WHAT IS NEEDED ::
Please print every record that follows, keeping each one exactly as it is.

AVAILABLE DATA ::
# # #
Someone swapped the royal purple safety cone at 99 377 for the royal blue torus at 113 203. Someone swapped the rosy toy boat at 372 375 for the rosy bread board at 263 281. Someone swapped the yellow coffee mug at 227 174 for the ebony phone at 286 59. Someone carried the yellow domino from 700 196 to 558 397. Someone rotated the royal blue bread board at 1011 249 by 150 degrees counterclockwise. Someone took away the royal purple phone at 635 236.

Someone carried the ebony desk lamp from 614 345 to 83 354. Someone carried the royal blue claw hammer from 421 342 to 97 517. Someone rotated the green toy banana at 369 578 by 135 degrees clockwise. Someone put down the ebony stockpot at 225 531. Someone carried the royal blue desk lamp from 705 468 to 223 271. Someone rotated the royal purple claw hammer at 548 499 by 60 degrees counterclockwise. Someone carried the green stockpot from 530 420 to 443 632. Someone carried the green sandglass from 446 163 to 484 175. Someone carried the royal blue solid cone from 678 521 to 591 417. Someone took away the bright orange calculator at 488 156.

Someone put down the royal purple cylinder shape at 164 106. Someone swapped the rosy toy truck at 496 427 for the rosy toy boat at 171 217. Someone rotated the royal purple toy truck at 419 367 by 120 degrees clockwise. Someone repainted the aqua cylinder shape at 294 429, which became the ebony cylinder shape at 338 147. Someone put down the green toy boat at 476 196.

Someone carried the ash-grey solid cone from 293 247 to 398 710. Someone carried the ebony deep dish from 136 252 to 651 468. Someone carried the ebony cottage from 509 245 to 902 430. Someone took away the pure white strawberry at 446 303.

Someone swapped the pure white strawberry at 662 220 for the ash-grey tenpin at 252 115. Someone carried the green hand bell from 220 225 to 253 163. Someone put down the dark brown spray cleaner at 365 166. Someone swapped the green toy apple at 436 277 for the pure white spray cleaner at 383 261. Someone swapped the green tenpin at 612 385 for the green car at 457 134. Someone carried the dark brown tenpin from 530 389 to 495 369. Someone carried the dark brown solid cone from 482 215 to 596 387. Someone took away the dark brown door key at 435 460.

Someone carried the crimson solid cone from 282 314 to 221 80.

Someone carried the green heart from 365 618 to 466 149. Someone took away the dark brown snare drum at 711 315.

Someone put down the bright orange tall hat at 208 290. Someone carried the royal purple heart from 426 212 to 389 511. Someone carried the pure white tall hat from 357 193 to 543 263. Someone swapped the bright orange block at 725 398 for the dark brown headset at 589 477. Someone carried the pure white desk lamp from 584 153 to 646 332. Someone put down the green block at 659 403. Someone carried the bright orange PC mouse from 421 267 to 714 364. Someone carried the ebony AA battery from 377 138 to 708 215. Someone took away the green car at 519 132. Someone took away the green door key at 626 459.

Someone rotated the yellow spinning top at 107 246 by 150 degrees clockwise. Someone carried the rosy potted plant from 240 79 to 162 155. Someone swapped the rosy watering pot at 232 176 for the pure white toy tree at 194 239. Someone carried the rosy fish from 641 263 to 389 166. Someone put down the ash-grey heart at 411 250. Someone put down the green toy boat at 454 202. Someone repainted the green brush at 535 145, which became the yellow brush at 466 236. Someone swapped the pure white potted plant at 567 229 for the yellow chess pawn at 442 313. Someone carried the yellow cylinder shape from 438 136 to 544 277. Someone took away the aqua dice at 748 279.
# # #
PROBLEM SOLUTION ::
Someone swapped the royal purple safety cone at 99 377 for the royal blue torus at 113 203. Someone swapped the rosy toy boat at 372 375 for the rosy bread board at 263 281. Someone swapped the yellow coffee mug at 227 174 for the ebony phone at 286 59. Someone carried the yellow domino from 700 196 to 558 397. Someone rotated the royal blue bread board at 1011 249 by 150 degrees counterclockwise. Someone took away the royal purple phone at 635 236.

Someone carried the ebony desk lamp from 614 345 to 83 354. Someone carried the royal blue claw hammer from 421 342 to 97 517. Someone rotated the green toy banana at 369 578 by 135 degrees clockwise. Someone put down the ebony stockpot at 225 531. Someone carried the royal blue desk lamp from 705 468 to 223 271. Someone rotated the royal purple claw hammer at 548 499 by 60 degrees counterclockwise. Someone carried the green stockpot from 530 420 to 443 632. Someone carried the green sandglass from 446 163 to 484 175. Someone carried the royal blue solid cone from 678 521 to 591 417. Someone took away the bright orange calculator at 488 156.

Someone put down the royal purple cylinder shape at 164 106. Someone swapped the rosy toy truck at 496 427 for the rosy toy boat at 171 217. Someone rotated the royal purple toy truck at 419 367 by 120 degrees clockwise. Someone repainted the aqua cylinder shape at 294 429, which became the ebony cylinder shape at 338 147. Someone put down the green toy boat at 476 196.

Someone carried the ash-grey solid cone from 293 247 to 398 710. Someone carried the ebony deep dish from 136 252 to 651 468. Someone carried the ebony cottage from 509 245 to 902 430. Someone took away the pure white strawberry at 446 303.

Someone swapped the pure white strawberry at 662 220 for the ash-grey tenpin at 252 115. Someone carried the green hand bell from 220 225 to 253 163. Someone put down the dark brown spray cleaner at 365 166. Someone swapped the green toy apple at 436 277 for the pure white spray cleaner at 383 261. Someone swapped the green tenpin at 612 385 for the green car at 457 134. Someone carried the dark brown tenpin from 530 389 to 495 369. Someone carried the dark brown solid cone from 482 215 to 596 387. Someone took away the dark brown door key at 435 460.

Someone carried the crimson solid cone from 282 314 to 221 80.

Someone carried the green heart from 365 618 to 466 149. Someone took away the dark brown snare drum at 711 315.

Someone put down the bright orange tall hat at 208 290. Someone carried the royal purple heart from 426 212 to 389 511. Someone carried the pure white tall hat from 357 193 to 543 263. Someone swapped the bright orange block at 725 398 for the dark brown headset at 589 477. Someone carried the pure white desk lamp from 584 153 to 646 332. Someone put down the green block at 659 403. Someone carried the bright orange PC mouse from 421 267 to 714 364. Someone carried the ebony AA battery from 377 138 to 708 215. Someone took away the green car at 519 132. Someone took away the green door key at 626 459.

Someone rotated the yellow spinning top at 107 246 by 150 degrees clockwise. Someone carried the rosy potted plant from 240 79 to 162 155. Someone swapped the rosy watering pot at 232 176 for the pure white toy tree at 194 239. Someone carried the rosy fish from 641 263 to 389 166. Someone put down the ash-grey heart at 411 250. Someone put down the green toy boat at 454 202. Someone repainted the green brush at 535 145, which became the yellow brush at 466 236. Someone swapped the pure white potted plant at 567 229 for the yellow chess pawn at 442 313. Someone carried the yellow cylinder shape from 438 136 to 544 277. Someone took away the aqua dice at 748 279.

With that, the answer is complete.